++++ Supplied entries ++++
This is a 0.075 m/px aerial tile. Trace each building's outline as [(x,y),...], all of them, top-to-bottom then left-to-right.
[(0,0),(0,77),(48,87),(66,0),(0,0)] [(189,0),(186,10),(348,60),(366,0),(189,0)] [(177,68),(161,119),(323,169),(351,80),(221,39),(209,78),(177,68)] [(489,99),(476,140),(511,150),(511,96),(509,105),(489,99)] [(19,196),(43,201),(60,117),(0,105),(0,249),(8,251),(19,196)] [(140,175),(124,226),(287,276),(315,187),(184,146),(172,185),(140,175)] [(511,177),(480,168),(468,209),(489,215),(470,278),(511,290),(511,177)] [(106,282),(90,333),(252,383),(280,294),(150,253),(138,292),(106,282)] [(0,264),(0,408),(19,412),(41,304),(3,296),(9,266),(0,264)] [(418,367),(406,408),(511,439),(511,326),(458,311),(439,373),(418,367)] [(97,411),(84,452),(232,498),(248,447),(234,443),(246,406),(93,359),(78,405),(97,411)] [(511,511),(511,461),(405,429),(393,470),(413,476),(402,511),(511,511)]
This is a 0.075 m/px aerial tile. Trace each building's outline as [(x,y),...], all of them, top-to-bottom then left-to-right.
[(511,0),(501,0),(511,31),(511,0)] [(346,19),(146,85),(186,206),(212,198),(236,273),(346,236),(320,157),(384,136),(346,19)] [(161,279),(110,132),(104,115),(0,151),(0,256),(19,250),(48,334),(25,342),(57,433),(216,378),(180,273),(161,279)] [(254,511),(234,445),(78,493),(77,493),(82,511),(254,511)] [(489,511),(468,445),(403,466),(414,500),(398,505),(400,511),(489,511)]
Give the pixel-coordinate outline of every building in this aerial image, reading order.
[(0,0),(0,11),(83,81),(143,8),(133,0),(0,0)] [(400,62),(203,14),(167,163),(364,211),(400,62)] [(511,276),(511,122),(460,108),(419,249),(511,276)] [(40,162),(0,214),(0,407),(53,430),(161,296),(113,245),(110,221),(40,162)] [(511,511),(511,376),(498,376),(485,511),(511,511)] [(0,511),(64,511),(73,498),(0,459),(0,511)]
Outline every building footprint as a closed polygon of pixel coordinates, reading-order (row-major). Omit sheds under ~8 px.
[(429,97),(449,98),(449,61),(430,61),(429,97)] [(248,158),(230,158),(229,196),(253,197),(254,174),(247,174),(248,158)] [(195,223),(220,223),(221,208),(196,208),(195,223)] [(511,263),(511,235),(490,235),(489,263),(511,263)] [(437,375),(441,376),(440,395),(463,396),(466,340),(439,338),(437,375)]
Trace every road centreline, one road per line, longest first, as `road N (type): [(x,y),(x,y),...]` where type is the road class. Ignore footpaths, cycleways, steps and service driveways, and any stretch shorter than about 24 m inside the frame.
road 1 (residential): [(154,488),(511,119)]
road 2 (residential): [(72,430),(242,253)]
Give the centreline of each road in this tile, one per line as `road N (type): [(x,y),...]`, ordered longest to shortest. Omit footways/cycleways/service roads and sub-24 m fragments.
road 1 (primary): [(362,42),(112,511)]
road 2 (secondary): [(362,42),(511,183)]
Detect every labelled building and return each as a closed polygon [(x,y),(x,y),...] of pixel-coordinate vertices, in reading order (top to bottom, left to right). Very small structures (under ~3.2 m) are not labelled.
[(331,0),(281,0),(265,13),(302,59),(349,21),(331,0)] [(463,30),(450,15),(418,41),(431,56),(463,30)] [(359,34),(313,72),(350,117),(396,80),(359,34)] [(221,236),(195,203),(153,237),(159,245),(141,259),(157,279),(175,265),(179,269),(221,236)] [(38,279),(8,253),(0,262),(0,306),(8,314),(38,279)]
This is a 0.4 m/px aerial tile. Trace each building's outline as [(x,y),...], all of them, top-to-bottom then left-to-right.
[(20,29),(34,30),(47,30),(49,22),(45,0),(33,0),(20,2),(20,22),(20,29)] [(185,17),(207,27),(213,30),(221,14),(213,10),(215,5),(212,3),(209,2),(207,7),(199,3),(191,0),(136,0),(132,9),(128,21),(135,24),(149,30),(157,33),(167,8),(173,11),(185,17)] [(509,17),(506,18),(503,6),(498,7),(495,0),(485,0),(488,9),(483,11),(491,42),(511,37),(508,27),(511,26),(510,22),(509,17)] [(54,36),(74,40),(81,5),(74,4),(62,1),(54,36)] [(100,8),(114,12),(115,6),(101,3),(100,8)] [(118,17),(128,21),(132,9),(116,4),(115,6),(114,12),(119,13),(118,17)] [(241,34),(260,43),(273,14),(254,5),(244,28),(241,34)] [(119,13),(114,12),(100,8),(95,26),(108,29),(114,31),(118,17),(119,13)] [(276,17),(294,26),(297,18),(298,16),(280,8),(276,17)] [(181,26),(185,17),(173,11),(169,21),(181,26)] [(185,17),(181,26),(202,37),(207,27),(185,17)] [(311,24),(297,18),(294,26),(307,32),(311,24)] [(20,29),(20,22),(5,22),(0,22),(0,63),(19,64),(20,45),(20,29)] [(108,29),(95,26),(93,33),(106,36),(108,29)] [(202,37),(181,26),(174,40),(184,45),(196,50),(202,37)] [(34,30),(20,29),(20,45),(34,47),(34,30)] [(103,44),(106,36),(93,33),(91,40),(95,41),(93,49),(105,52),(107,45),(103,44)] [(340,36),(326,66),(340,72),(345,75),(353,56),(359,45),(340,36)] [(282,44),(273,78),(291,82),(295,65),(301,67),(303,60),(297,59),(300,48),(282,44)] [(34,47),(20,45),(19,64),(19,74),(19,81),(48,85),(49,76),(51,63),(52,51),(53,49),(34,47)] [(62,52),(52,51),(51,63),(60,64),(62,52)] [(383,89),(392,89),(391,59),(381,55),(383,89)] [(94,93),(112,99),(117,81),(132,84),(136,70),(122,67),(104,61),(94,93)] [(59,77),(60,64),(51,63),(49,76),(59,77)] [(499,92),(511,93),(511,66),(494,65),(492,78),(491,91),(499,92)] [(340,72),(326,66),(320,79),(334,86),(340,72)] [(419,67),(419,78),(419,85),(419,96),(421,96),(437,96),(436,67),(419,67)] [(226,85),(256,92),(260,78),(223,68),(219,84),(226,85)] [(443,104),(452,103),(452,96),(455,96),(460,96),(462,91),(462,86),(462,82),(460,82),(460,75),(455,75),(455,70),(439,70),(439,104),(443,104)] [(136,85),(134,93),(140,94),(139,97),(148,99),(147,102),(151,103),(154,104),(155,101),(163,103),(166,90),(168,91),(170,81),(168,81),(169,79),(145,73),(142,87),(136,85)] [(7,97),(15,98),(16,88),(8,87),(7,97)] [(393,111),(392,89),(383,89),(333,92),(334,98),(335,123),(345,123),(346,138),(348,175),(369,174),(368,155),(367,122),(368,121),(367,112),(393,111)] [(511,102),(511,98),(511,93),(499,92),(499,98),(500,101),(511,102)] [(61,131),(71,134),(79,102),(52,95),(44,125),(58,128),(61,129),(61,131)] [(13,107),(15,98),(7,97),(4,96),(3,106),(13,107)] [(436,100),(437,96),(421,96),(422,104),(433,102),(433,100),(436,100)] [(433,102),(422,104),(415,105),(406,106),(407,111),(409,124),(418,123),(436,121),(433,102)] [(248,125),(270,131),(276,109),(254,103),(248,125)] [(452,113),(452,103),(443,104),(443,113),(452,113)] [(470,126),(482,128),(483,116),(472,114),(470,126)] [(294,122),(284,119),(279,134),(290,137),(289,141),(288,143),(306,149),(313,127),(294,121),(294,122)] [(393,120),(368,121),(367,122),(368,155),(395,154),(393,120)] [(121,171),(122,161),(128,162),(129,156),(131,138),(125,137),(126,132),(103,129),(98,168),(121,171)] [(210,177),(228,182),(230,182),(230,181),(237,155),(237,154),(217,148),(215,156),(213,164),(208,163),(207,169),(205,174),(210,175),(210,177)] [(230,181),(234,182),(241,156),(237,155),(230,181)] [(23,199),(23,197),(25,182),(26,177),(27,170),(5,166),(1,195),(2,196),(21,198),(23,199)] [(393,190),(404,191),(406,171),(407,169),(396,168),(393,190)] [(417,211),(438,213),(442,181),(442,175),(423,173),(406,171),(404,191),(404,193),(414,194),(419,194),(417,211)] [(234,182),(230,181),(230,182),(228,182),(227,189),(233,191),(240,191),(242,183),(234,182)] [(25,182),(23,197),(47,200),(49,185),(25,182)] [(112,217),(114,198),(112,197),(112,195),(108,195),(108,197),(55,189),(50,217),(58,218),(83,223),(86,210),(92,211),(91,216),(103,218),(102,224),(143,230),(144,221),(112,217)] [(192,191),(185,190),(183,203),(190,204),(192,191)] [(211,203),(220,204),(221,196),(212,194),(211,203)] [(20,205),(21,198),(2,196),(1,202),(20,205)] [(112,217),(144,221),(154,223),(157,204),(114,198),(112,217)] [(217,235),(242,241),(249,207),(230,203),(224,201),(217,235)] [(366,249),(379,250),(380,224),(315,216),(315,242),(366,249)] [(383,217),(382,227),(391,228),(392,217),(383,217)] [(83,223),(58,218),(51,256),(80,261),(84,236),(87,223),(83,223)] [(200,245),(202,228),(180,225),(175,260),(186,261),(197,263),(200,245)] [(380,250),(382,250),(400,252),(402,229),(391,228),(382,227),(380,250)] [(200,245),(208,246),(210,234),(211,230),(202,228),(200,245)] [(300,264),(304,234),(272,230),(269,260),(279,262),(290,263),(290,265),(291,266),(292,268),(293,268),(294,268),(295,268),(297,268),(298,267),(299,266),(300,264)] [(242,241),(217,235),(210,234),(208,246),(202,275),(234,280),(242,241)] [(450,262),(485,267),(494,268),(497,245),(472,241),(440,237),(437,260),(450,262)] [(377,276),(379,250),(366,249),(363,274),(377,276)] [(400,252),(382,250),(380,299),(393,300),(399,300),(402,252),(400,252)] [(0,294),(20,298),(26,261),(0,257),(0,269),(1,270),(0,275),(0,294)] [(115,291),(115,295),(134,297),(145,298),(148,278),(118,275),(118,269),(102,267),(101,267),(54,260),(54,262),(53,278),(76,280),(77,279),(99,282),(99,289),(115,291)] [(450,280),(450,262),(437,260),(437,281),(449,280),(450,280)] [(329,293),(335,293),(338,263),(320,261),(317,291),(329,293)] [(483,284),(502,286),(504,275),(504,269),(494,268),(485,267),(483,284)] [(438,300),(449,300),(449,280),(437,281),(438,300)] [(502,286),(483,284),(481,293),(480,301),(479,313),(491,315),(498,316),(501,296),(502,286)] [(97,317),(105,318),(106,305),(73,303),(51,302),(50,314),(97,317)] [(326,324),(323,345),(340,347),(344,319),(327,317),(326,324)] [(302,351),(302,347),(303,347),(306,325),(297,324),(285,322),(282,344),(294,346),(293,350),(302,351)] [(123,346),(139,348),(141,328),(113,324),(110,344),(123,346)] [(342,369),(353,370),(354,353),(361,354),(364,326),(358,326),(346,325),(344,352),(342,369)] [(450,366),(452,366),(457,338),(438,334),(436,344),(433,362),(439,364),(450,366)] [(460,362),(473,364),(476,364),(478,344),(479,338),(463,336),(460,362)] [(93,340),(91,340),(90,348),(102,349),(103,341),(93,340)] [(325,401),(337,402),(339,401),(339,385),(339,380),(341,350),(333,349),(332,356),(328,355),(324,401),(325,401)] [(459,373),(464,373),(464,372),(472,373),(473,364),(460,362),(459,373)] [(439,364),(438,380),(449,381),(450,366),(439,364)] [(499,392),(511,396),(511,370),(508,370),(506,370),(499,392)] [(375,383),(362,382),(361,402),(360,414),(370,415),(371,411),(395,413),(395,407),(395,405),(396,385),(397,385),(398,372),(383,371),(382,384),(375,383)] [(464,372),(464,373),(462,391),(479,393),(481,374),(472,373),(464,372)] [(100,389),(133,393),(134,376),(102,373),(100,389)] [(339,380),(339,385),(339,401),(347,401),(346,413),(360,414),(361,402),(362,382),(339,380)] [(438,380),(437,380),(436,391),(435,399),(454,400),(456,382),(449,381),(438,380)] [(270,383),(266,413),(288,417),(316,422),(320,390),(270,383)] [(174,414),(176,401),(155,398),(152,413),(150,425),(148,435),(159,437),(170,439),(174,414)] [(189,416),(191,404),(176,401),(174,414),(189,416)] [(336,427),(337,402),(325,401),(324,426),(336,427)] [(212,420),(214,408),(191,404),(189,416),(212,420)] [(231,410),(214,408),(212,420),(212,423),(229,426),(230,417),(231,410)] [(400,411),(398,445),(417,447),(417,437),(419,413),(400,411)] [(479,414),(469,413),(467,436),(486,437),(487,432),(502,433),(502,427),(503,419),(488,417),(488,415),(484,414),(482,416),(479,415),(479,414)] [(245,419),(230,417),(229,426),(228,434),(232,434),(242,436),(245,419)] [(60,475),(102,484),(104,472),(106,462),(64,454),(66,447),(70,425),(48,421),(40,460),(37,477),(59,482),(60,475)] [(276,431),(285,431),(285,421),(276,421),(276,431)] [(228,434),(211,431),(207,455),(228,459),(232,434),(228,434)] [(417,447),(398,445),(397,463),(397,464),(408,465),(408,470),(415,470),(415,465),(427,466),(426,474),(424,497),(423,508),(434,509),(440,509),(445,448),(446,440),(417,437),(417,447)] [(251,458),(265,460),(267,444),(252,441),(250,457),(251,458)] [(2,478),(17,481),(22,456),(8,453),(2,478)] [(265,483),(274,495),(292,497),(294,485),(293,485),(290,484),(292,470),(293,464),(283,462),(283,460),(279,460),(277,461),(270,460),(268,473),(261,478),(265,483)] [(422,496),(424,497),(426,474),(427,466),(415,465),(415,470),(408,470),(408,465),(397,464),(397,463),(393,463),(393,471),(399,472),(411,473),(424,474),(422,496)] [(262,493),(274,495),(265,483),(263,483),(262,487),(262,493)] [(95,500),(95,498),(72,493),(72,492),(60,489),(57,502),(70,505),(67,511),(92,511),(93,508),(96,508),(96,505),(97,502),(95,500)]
++++
Given exercise: Pick out each line in the records above that contains the word "residential" and copy those lines in full.

Response to this exercise:
road 1 (residential): [(154,488),(511,119)]
road 2 (residential): [(72,430),(242,253)]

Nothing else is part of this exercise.